▶ Source data
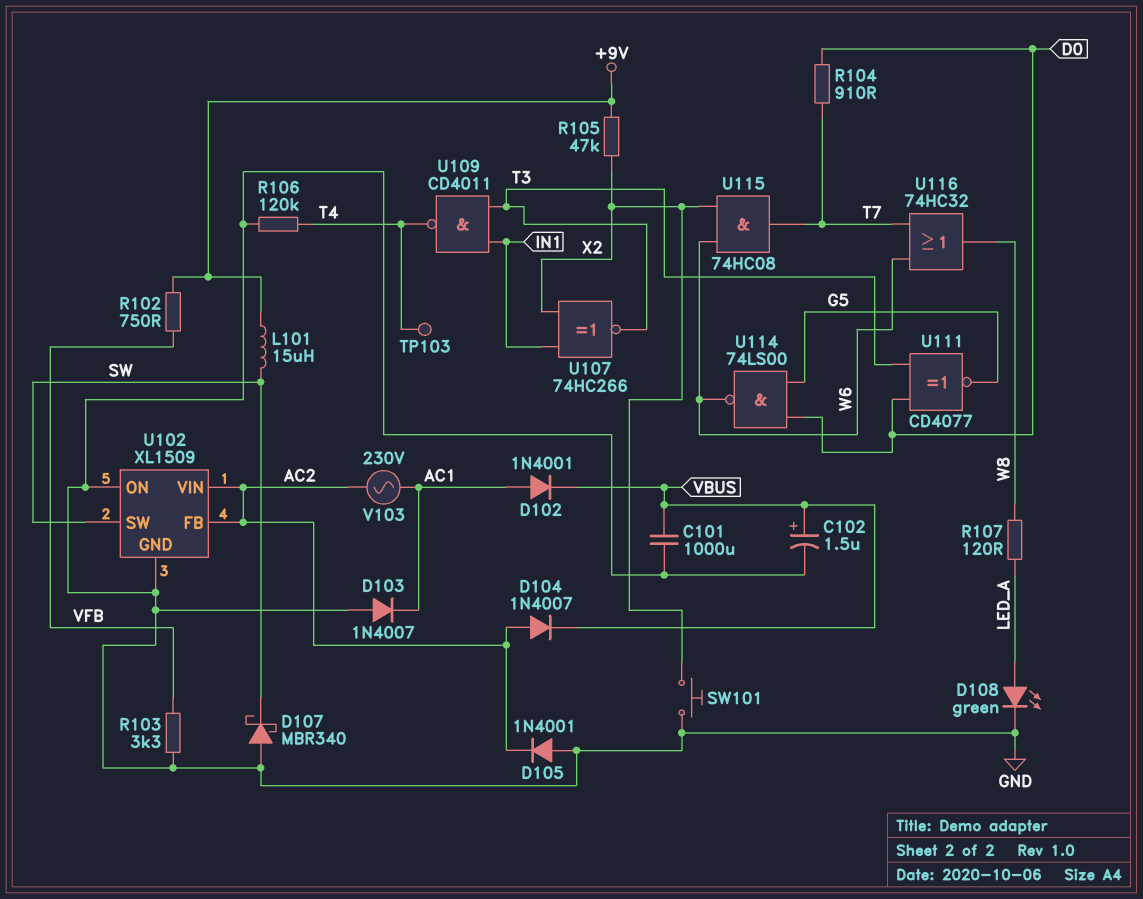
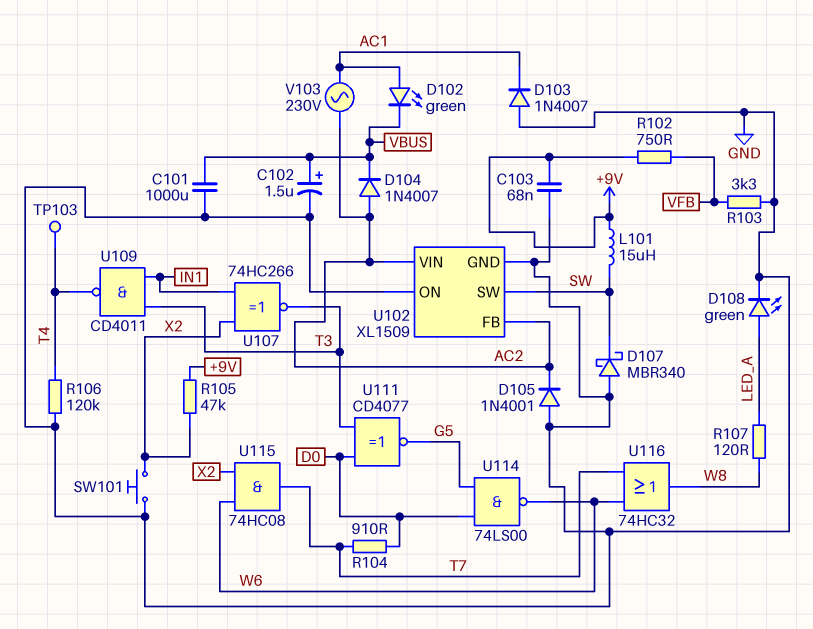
C103: none -> 68nF (+9V, GND)
D102: diode 1N4001 (A AC1, K VBUS) -> LED green (A AC1, K VBUS)

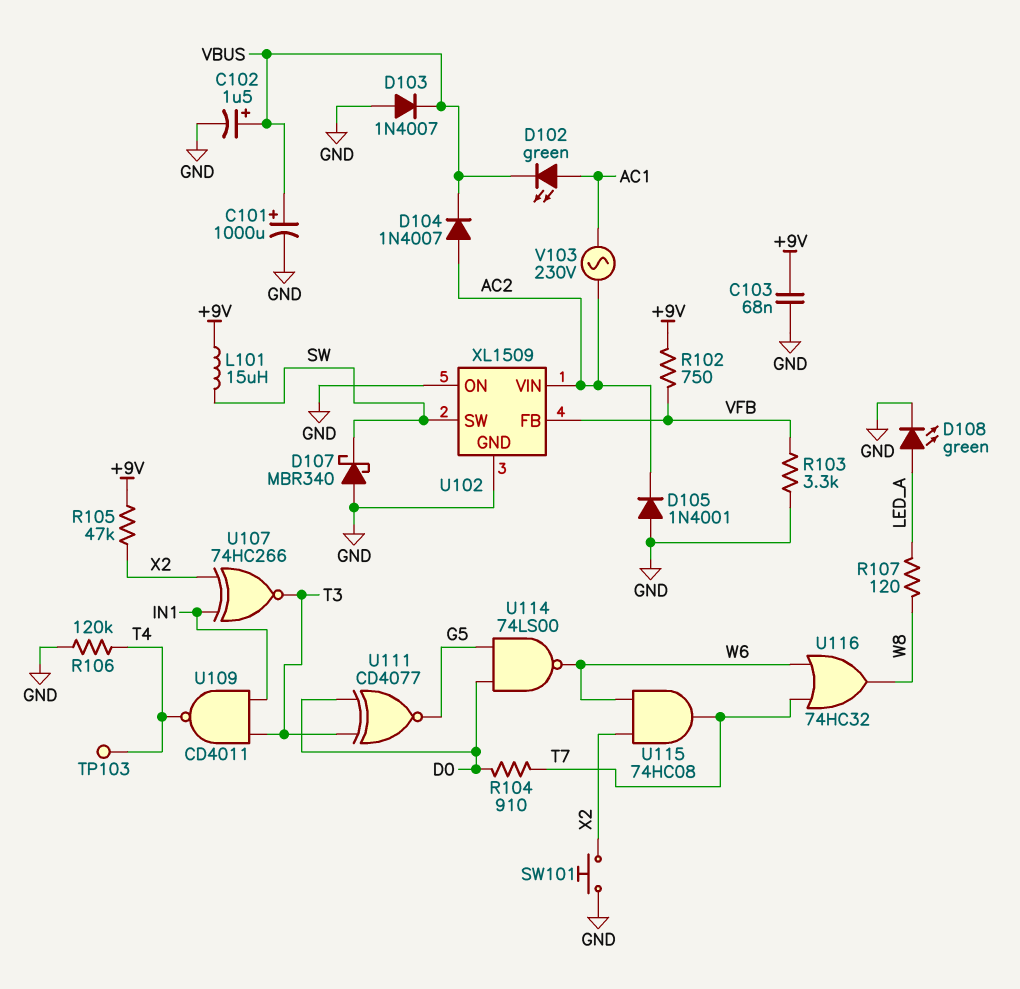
C101: 1000uF (GND, VBUS) -> 1000uF (plus VBUS, minus GND)
D103: diode 1N4007 (A GND, K AC1) -> diode 1N4007 (A GND, K VBUS)
U102 pin FB: AC2 -> VFB

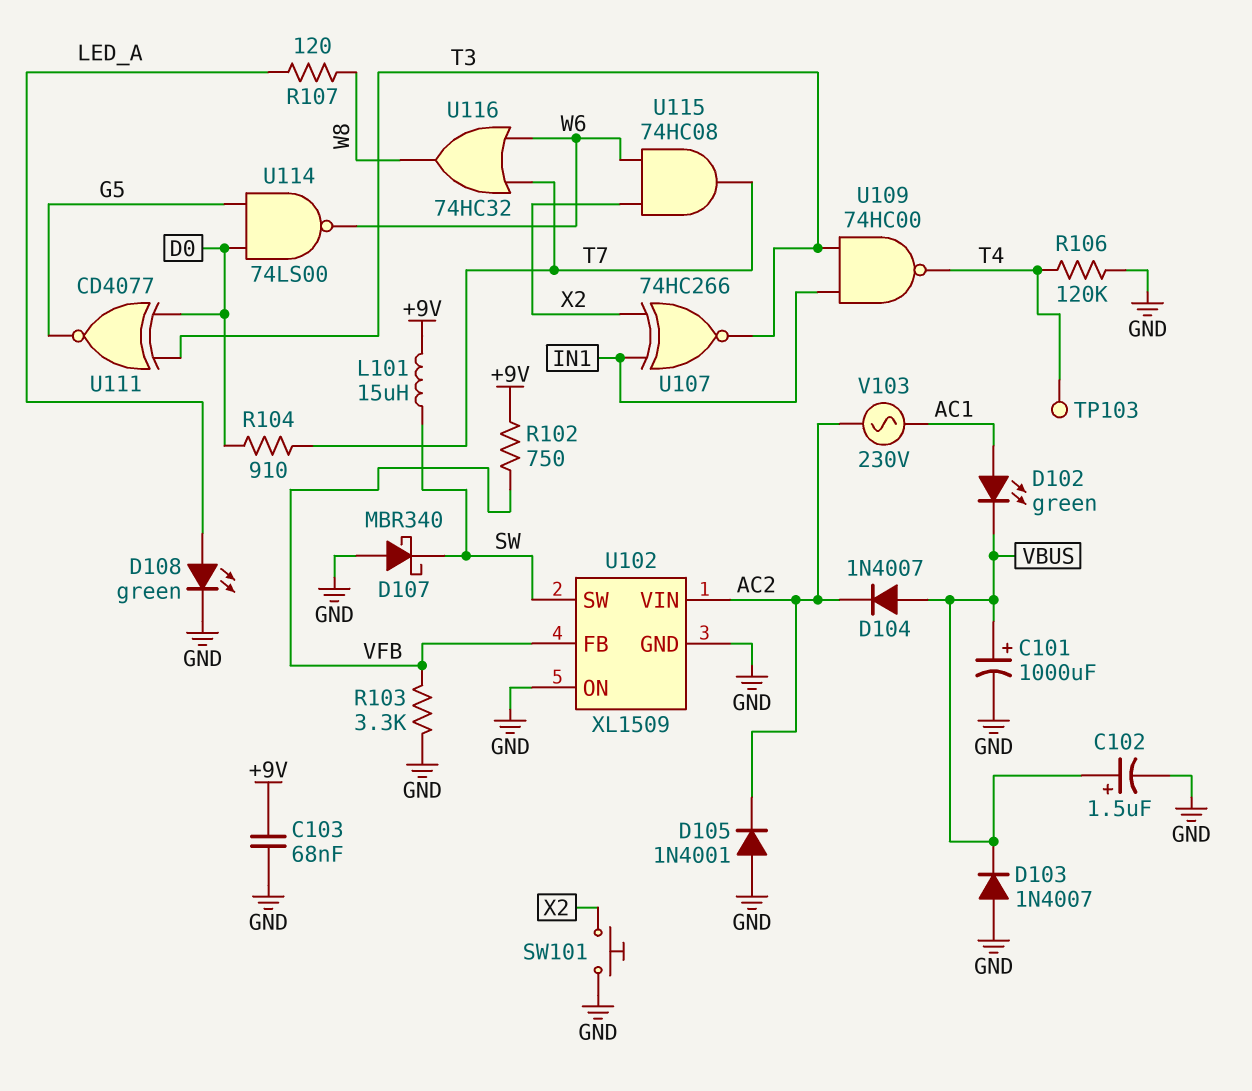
D104: diode 1N4007 (A AC2, K VBUS) -> diode 1N4007 (A VBUS, K AC2)
R105: 47k (+9V, X2) -> none
U109: NAND CD4011 (in IN1, in T3, out T4) -> NAND 74HC00 (in IN1, in T3, out T4)

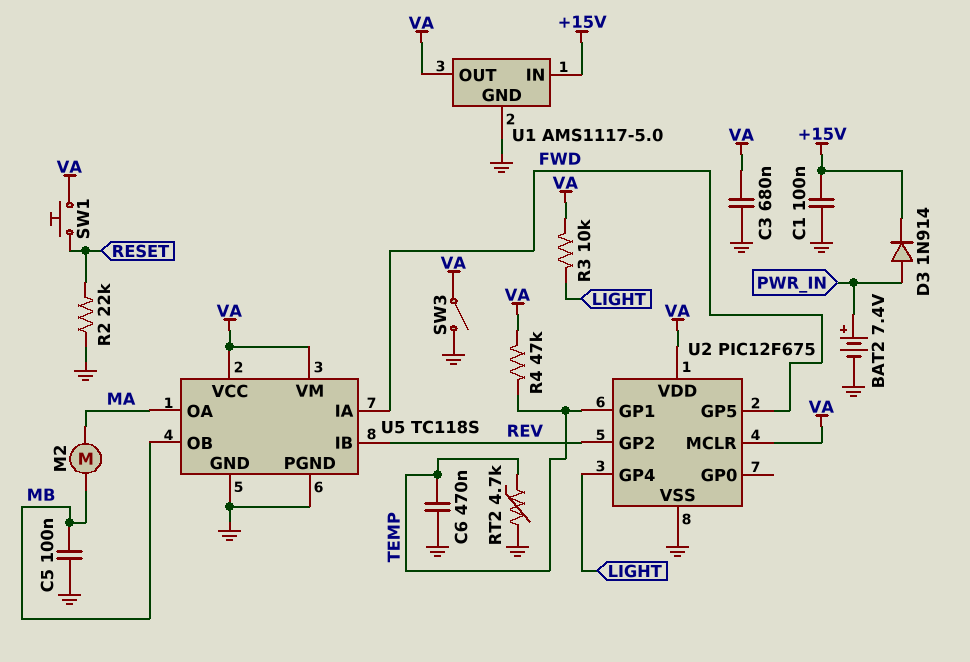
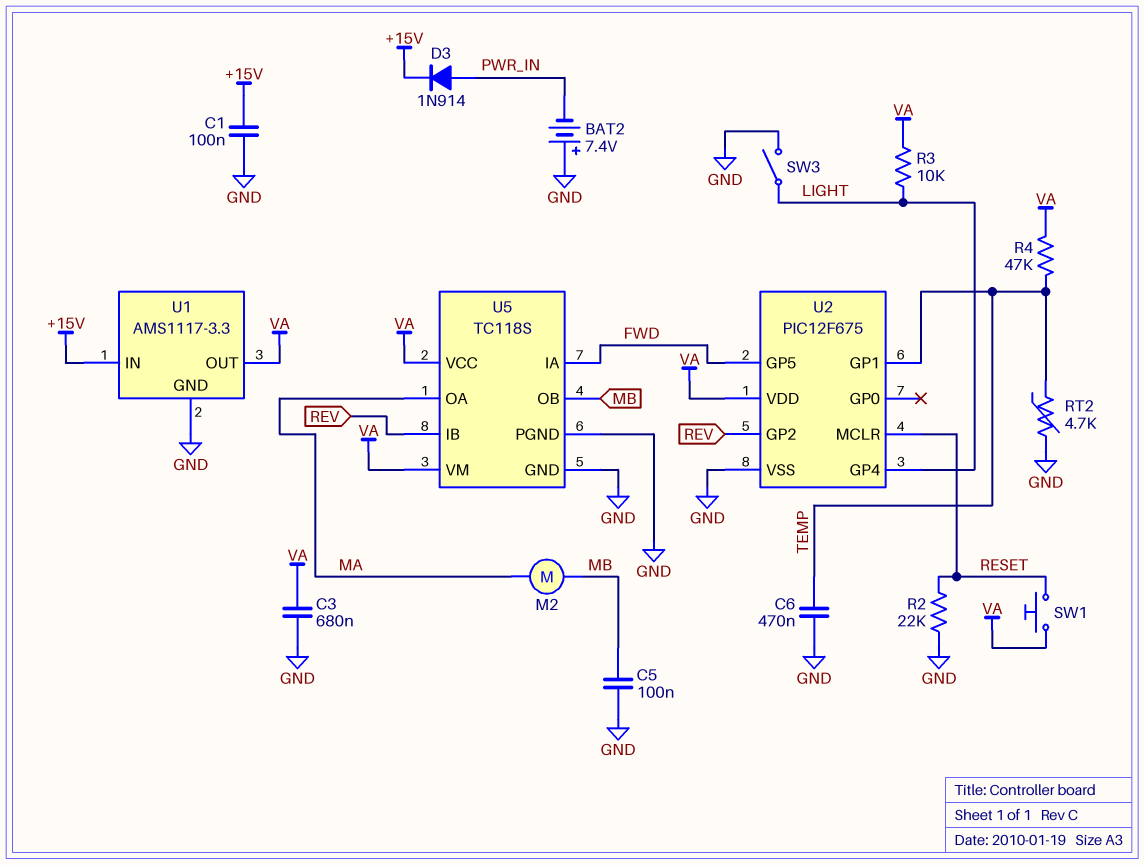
BAT2: 7.4V (plus PWR_IN, minus GND) -> 7.4V (plus GND, minus PWR_IN)
SW3: switch (GND, VA) -> switch (GND, LIGHT)
U1: AMS1117-5.0 -> AMS1117-3.3
U2 pin MCLR: VA -> RESET

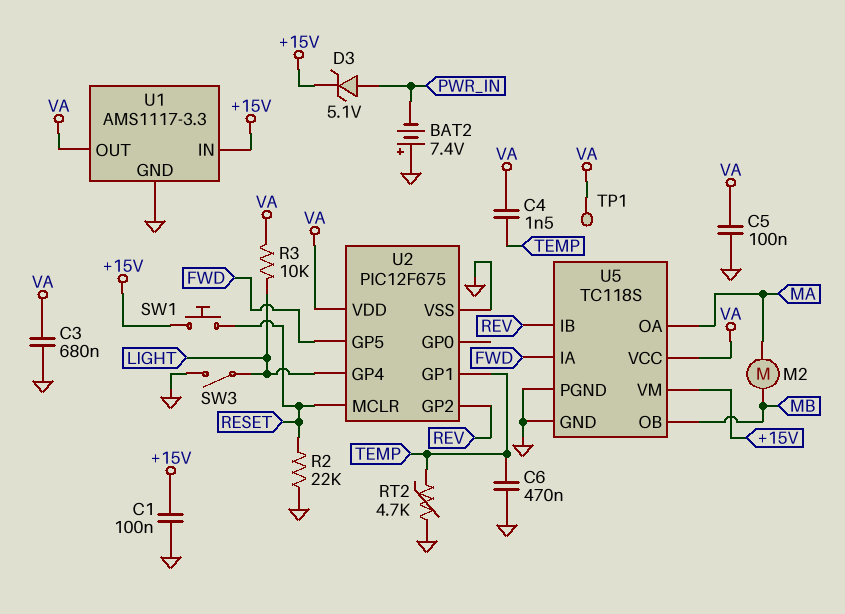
C4: none -> 1.5nF (TEMP, VA)
C5: 100nF (GND, MB) -> 100nF (GND, VA)
D3: diode 1N914 (A PWR_IN, K +15V) -> zener 5.1V (A PWR_IN, K +15V)
R4: 47k (TEMP, VA) -> none
SW1: button (RESET, VA) -> button (+15V, RESET)
TP1: none -> test point (VA)
U5 pin VM: VA -> +15V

▶ Problem
The pictures are to be omitted, and the rest of the listing is to be transcribed exactly.

▶ Expected output
C103: none -> 68nF (+9V, GND)
D102: diode 1N4001 (A AC1, K VBUS) -> LED green (A AC1, K VBUS)

C101: 1000uF (GND, VBUS) -> 1000uF (plus VBUS, minus GND)
D103: diode 1N4007 (A GND, K AC1) -> diode 1N4007 (A GND, K VBUS)
U102 pin FB: AC2 -> VFB

D104: diode 1N4007 (A AC2, K VBUS) -> diode 1N4007 (A VBUS, K AC2)
R105: 47k (+9V, X2) -> none
U109: NAND CD4011 (in IN1, in T3, out T4) -> NAND 74HC00 (in IN1, in T3, out T4)

BAT2: 7.4V (plus PWR_IN, minus GND) -> 7.4V (plus GND, minus PWR_IN)
SW3: switch (GND, VA) -> switch (GND, LIGHT)
U1: AMS1117-5.0 -> AMS1117-3.3
U2 pin MCLR: VA -> RESET

C4: none -> 1.5nF (TEMP, VA)
C5: 100nF (GND, MB) -> 100nF (GND, VA)
D3: diode 1N914 (A PWR_IN, K +15V) -> zener 5.1V (A PWR_IN, K +15V)
R4: 47k (TEMP, VA) -> none
SW1: button (RESET, VA) -> button (+15V, RESET)
TP1: none -> test point (VA)
U5 pin VM: VA -> +15V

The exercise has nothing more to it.